> SHORT PROBLEM: Can you reproduce all of the items below verbatim, changing nothing?

>> begin INPUT RECORDS

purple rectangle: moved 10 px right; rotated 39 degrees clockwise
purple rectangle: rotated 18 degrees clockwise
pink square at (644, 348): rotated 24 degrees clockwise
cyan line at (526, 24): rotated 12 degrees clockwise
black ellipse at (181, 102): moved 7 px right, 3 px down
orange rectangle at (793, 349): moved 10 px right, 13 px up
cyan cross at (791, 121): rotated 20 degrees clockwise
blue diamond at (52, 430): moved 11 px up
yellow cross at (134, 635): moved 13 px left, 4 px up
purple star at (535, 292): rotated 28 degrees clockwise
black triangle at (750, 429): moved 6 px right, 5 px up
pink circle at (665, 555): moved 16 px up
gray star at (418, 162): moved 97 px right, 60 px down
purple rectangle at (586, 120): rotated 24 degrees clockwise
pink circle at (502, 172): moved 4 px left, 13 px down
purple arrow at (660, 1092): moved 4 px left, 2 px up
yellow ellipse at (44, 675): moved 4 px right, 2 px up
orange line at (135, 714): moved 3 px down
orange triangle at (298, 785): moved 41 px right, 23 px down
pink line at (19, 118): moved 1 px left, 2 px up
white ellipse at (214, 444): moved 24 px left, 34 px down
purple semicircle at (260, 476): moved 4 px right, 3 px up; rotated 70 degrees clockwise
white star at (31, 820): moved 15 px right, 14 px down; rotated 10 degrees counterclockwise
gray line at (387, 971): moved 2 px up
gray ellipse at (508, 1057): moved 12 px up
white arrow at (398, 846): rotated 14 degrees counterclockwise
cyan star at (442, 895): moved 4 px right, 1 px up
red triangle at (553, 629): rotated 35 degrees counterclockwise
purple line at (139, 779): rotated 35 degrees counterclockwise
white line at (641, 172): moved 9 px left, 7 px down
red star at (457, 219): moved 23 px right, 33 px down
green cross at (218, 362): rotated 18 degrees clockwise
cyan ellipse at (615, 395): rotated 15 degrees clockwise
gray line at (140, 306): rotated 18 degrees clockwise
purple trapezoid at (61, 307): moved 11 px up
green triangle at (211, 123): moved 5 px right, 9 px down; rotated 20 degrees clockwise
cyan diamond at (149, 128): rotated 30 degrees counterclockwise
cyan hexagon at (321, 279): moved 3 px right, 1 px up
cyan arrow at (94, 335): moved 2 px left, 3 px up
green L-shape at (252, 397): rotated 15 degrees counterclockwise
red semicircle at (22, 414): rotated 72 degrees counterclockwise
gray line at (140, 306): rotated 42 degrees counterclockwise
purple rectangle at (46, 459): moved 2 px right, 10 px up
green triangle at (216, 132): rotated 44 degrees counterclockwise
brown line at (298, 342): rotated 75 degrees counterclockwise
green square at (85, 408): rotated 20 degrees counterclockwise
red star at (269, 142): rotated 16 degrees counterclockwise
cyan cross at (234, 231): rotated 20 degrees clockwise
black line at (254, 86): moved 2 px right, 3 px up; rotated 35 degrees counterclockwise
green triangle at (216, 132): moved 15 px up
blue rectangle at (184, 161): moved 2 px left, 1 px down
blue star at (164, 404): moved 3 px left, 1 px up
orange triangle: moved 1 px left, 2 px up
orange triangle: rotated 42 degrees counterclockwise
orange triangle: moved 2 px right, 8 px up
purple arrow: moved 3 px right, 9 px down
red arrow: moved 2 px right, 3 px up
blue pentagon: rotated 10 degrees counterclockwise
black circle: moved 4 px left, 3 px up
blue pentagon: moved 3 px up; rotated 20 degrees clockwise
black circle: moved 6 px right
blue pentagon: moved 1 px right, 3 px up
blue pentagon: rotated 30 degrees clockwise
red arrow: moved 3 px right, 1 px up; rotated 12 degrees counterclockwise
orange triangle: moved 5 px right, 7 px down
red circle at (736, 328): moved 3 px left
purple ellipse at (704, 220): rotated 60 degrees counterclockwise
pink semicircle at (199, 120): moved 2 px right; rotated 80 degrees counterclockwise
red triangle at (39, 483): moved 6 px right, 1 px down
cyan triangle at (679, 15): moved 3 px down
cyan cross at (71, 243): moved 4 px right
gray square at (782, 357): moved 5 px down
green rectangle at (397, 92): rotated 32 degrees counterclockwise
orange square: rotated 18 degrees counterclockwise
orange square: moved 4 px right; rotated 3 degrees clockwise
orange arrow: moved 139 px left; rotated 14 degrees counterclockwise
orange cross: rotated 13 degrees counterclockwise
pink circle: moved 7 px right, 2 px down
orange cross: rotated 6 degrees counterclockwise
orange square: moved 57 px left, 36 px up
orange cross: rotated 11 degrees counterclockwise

>> end INPUT RECORDS

> WRITTEN ANSWER:
purple rectangle: moved 10 px right; rotated 39 degrees clockwise
purple rectangle: rotated 18 degrees clockwise
pink square at (644, 348): rotated 24 degrees clockwise
cyan line at (526, 24): rotated 12 degrees clockwise
black ellipse at (181, 102): moved 7 px right, 3 px down
orange rectangle at (793, 349): moved 10 px right, 13 px up
cyan cross at (791, 121): rotated 20 degrees clockwise
blue diamond at (52, 430): moved 11 px up
yellow cross at (134, 635): moved 13 px left, 4 px up
purple star at (535, 292): rotated 28 degrees clockwise
black triangle at (750, 429): moved 6 px right, 5 px up
pink circle at (665, 555): moved 16 px up
gray star at (418, 162): moved 97 px right, 60 px down
purple rectangle at (586, 120): rotated 24 degrees clockwise
pink circle at (502, 172): moved 4 px left, 13 px down
purple arrow at (660, 1092): moved 4 px left, 2 px up
yellow ellipse at (44, 675): moved 4 px right, 2 px up
orange line at (135, 714): moved 3 px down
orange triangle at (298, 785): moved 41 px right, 23 px down
pink line at (19, 118): moved 1 px left, 2 px up
white ellipse at (214, 444): moved 24 px left, 34 px down
purple semicircle at (260, 476): moved 4 px right, 3 px up; rotated 70 degrees clockwise
white star at (31, 820): moved 15 px right, 14 px down; rotated 10 degrees counterclockwise
gray line at (387, 971): moved 2 px up
gray ellipse at (508, 1057): moved 12 px up
white arrow at (398, 846): rotated 14 degrees counterclockwise
cyan star at (442, 895): moved 4 px right, 1 px up
red triangle at (553, 629): rotated 35 degrees counterclockwise
purple line at (139, 779): rotated 35 degrees counterclockwise
white line at (641, 172): moved 9 px left, 7 px down
red star at (457, 219): moved 23 px right, 33 px down
green cross at (218, 362): rotated 18 degrees clockwise
cyan ellipse at (615, 395): rotated 15 degrees clockwise
gray line at (140, 306): rotated 18 degrees clockwise
purple trapezoid at (61, 307): moved 11 px up
green triangle at (211, 123): moved 5 px right, 9 px down; rotated 20 degrees clockwise
cyan diamond at (149, 128): rotated 30 degrees counterclockwise
cyan hexagon at (321, 279): moved 3 px right, 1 px up
cyan arrow at (94, 335): moved 2 px left, 3 px up
green L-shape at (252, 397): rotated 15 degrees counterclockwise
red semicircle at (22, 414): rotated 72 degrees counterclockwise
gray line at (140, 306): rotated 42 degrees counterclockwise
purple rectangle at (46, 459): moved 2 px right, 10 px up
green triangle at (216, 132): rotated 44 degrees counterclockwise
brown line at (298, 342): rotated 75 degrees counterclockwise
green square at (85, 408): rotated 20 degrees counterclockwise
red star at (269, 142): rotated 16 degrees counterclockwise
cyan cross at (234, 231): rotated 20 degrees clockwise
black line at (254, 86): moved 2 px right, 3 px up; rotated 35 degrees counterclockwise
green triangle at (216, 132): moved 15 px up
blue rectangle at (184, 161): moved 2 px left, 1 px down
blue star at (164, 404): moved 3 px left, 1 px up
orange triangle: moved 1 px left, 2 px up
orange triangle: rotated 42 degrees counterclockwise
orange triangle: moved 2 px right, 8 px up
purple arrow: moved 3 px right, 9 px down
red arrow: moved 2 px right, 3 px up
blue pentagon: rotated 10 degrees counterclockwise
black circle: moved 4 px left, 3 px up
blue pentagon: moved 3 px up; rotated 20 degrees clockwise
black circle: moved 6 px right
blue pentagon: moved 1 px right, 3 px up
blue pentagon: rotated 30 degrees clockwise
red arrow: moved 3 px right, 1 px up; rotated 12 degrees counterclockwise
orange triangle: moved 5 px right, 7 px down
red circle at (736, 328): moved 3 px left
purple ellipse at (704, 220): rotated 60 degrees counterclockwise
pink semicircle at (199, 120): moved 2 px right; rotated 80 degrees counterclockwise
red triangle at (39, 483): moved 6 px right, 1 px down
cyan triangle at (679, 15): moved 3 px down
cyan cross at (71, 243): moved 4 px right
gray square at (782, 357): moved 5 px down
green rectangle at (397, 92): rotated 32 degrees counterclockwise
orange square: rotated 18 degrees counterclockwise
orange square: moved 4 px right; rotated 3 degrees clockwise
orange arrow: moved 139 px left; rotated 14 degrees counterclockwise
orange cross: rotated 13 degrees counterclockwise
pink circle: moved 7 px right, 2 px down
orange cross: rotated 6 degrees counterclockwise
orange square: moved 57 px left, 36 px up
orange cross: rotated 11 degrees counterclockwise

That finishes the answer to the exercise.